Description of the task: Leave the pictures out and reproduce all the entries word for word.

● ● ●

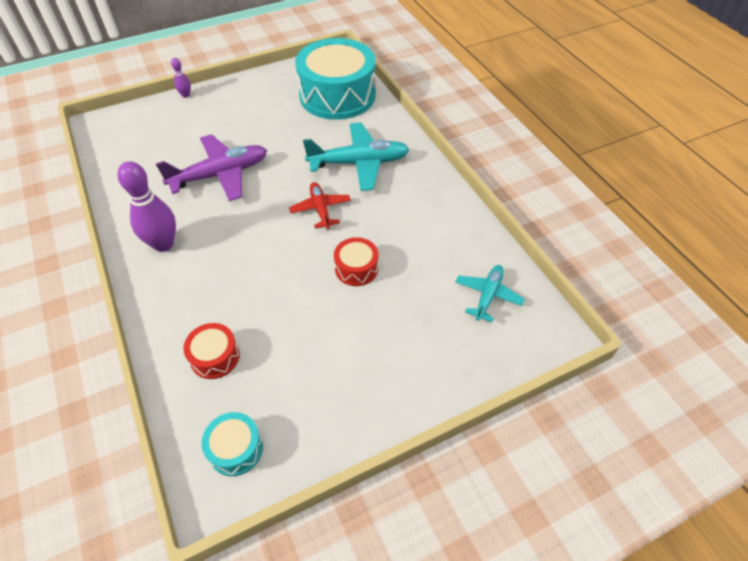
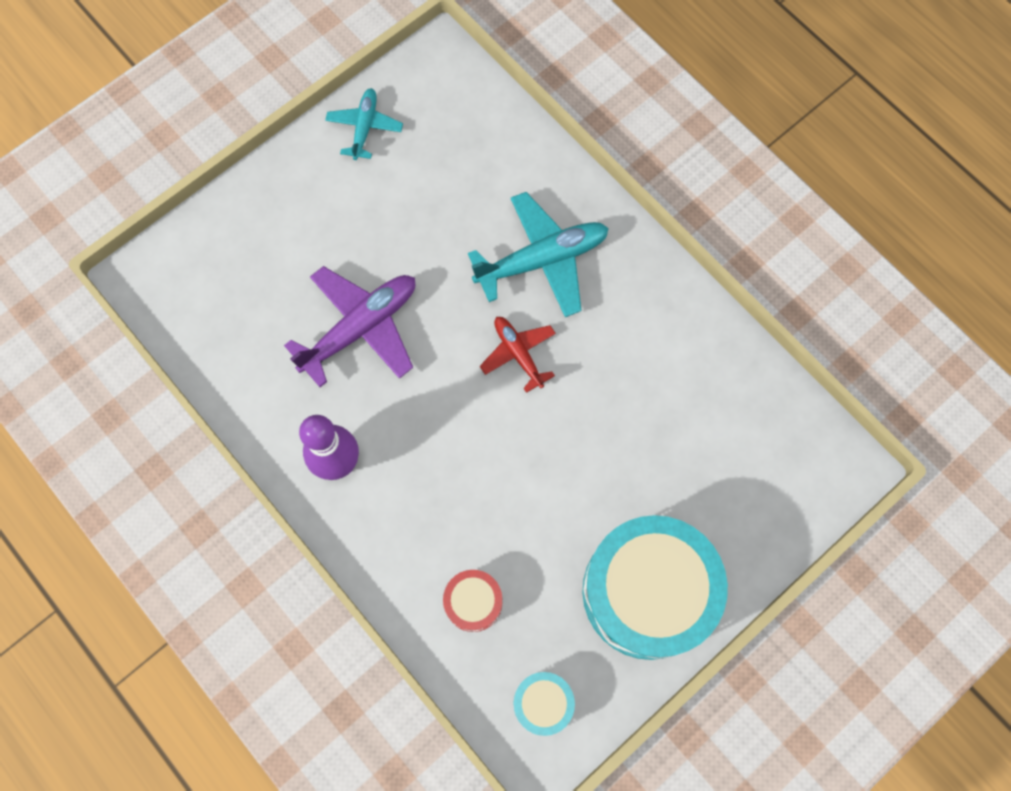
camera: 15 degrees left, 20 degrees up
purple bowling pin [171,58,191,98] -> none
turquoise drum [295,38,376,120] -> turquoise drum moved to [582,515,728,660]
red drum [334,237,378,286] -> none
turquoise plane [456,265,525,322] -> turquoise plane moved to [325,88,403,160]

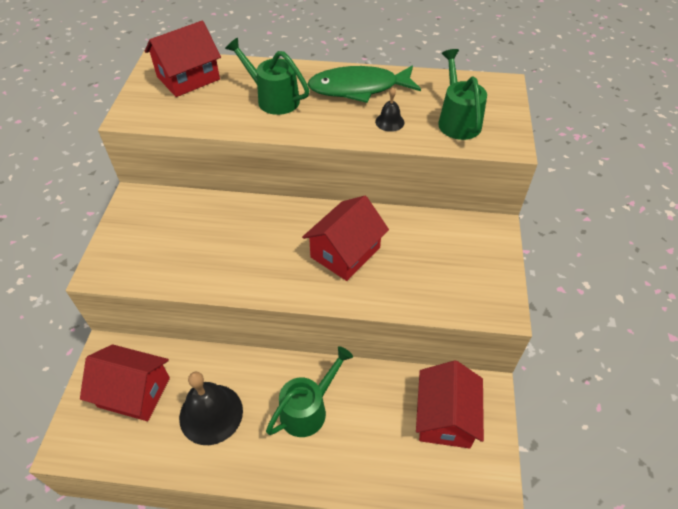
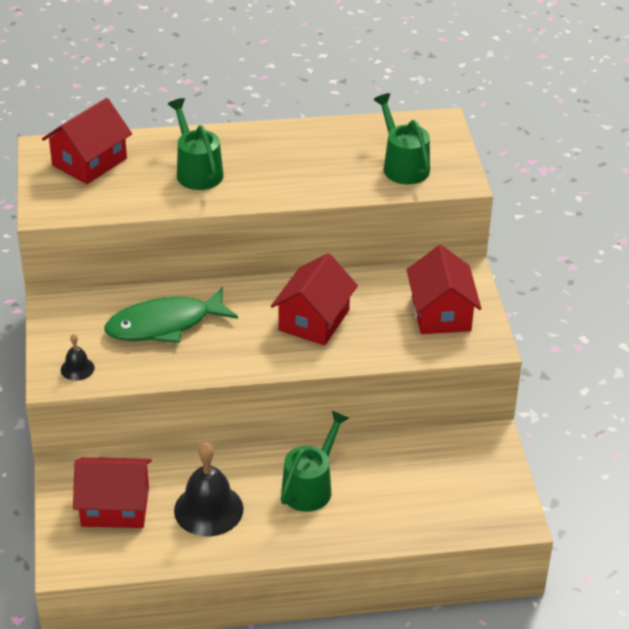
camera: 15 degrees left, 10 degrees down
green watering can [225,38,309,115] -> green watering can turned 45 degrees clockwise [168,98,224,190]
green fish [307,65,421,103] -> green fish moved to [104,287,238,343]
black bell [375,88,404,132] -> black bell moved to [61,334,95,381]
red house [416,360,484,448] -> red house moved to [407,245,481,334]

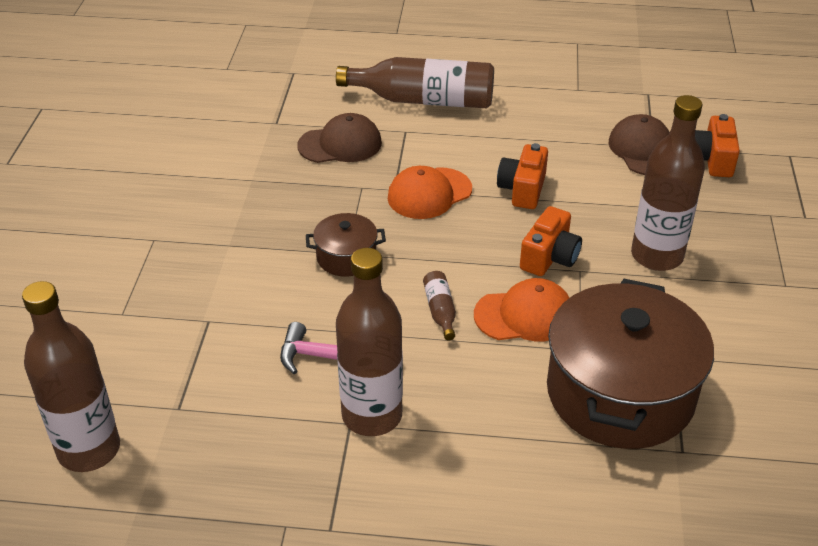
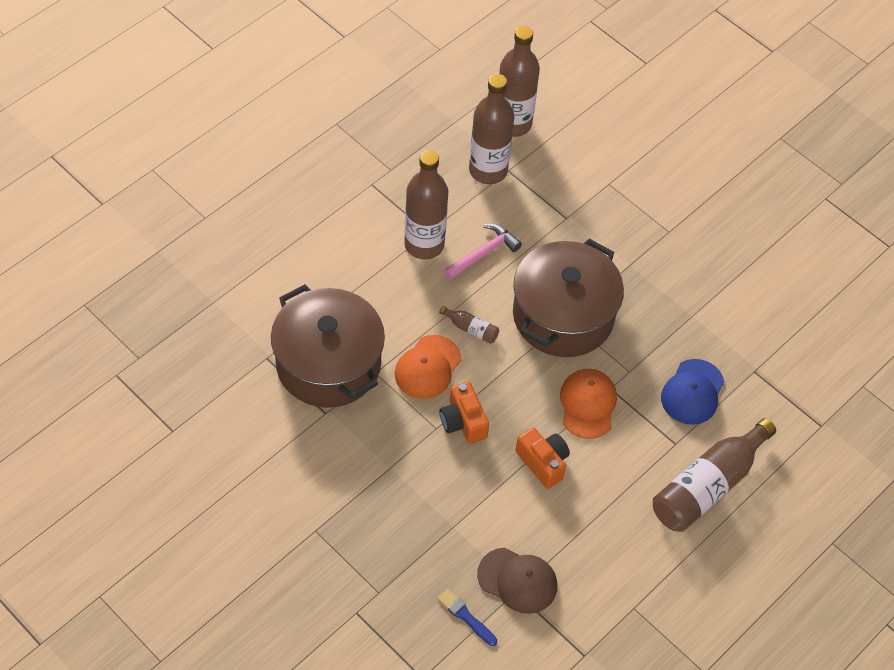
camera: 125 degrees right, 15 degrees up
brown cap [298,113,382,163] -> blue cap [661,359,724,425]
brown pot [306,213,386,277] -> brown pot [513,239,624,357], size x2.17
brown bottle [631,95,705,271] -> brown bottle moved to [469,74,514,184]
orange camera [695,114,740,177] -> blue brush [437,589,497,646]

● ● ●

Response:
camera: 15 degrees left, 20 degrees up
purple bowling pin [171,58,191,98] -> none
turquoise drum [295,38,376,120] -> turquoise drum moved to [582,515,728,660]
red drum [334,237,378,286] -> none
turquoise plane [456,265,525,322] -> turquoise plane moved to [325,88,403,160]

camera: 15 degrees left, 10 degrees down
green watering can [225,38,309,115] -> green watering can turned 45 degrees clockwise [168,98,224,190]
green fish [307,65,421,103] -> green fish moved to [104,287,238,343]
black bell [375,88,404,132] -> black bell moved to [61,334,95,381]
red house [416,360,484,448] -> red house moved to [407,245,481,334]

camera: 125 degrees right, 15 degrees up
brown cap [298,113,382,163] -> blue cap [661,359,724,425]
brown pot [306,213,386,277] -> brown pot [513,239,624,357], size x2.17
brown bottle [631,95,705,271] -> brown bottle moved to [469,74,514,184]
orange camera [695,114,740,177] -> blue brush [437,589,497,646]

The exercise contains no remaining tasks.